[Object correspondence data]
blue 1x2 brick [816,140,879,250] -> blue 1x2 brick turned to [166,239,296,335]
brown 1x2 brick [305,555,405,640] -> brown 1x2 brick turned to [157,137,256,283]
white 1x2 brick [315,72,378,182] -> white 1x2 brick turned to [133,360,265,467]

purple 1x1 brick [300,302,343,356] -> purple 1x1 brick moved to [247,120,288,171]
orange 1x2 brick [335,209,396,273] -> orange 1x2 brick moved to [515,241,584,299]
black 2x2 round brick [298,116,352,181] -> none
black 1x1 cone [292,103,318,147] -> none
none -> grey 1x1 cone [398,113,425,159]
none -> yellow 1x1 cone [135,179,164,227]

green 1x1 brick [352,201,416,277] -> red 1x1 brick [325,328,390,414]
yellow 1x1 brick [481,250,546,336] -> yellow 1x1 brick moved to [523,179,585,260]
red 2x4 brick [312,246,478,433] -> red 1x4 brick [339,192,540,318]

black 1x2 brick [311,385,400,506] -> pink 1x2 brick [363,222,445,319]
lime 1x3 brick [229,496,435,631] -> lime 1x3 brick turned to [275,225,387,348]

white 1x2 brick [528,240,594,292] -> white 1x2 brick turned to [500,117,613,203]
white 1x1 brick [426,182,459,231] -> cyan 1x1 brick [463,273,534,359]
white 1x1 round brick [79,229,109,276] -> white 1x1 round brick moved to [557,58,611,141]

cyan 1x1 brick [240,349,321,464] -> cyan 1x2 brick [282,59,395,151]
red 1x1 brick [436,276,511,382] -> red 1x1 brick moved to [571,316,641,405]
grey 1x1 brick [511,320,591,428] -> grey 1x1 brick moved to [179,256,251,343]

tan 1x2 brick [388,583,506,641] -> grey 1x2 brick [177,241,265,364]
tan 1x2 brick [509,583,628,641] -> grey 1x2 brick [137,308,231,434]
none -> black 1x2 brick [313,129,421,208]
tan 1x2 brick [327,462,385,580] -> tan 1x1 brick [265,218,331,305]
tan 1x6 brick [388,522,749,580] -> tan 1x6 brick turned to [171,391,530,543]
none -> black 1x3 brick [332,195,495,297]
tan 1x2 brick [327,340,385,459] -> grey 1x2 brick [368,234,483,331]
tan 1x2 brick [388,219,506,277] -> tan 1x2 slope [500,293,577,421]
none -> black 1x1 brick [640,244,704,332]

(PROBLEM REQUIREMENTS): Could you output, exactly and with nothing else, the lines from the start of the records through the line containing "grey 1x1 brick [511,320,591,428]"?

(YOUR SOLUTION):
blue 1x2 brick [816,140,879,250] -> blue 1x2 brick turned to [166,239,296,335]
brown 1x2 brick [305,555,405,640] -> brown 1x2 brick turned to [157,137,256,283]
white 1x2 brick [315,72,378,182] -> white 1x2 brick turned to [133,360,265,467]

purple 1x1 brick [300,302,343,356] -> purple 1x1 brick moved to [247,120,288,171]
orange 1x2 brick [335,209,396,273] -> orange 1x2 brick moved to [515,241,584,299]
black 2x2 round brick [298,116,352,181] -> none
black 1x1 cone [292,103,318,147] -> none
none -> grey 1x1 cone [398,113,425,159]
none -> yellow 1x1 cone [135,179,164,227]

green 1x1 brick [352,201,416,277] -> red 1x1 brick [325,328,390,414]
yellow 1x1 brick [481,250,546,336] -> yellow 1x1 brick moved to [523,179,585,260]
red 2x4 brick [312,246,478,433] -> red 1x4 brick [339,192,540,318]

black 1x2 brick [311,385,400,506] -> pink 1x2 brick [363,222,445,319]
lime 1x3 brick [229,496,435,631] -> lime 1x3 brick turned to [275,225,387,348]

white 1x2 brick [528,240,594,292] -> white 1x2 brick turned to [500,117,613,203]
white 1x1 brick [426,182,459,231] -> cyan 1x1 brick [463,273,534,359]
white 1x1 round brick [79,229,109,276] -> white 1x1 round brick moved to [557,58,611,141]

cyan 1x1 brick [240,349,321,464] -> cyan 1x2 brick [282,59,395,151]
red 1x1 brick [436,276,511,382] -> red 1x1 brick moved to [571,316,641,405]
grey 1x1 brick [511,320,591,428] -> grey 1x1 brick moved to [179,256,251,343]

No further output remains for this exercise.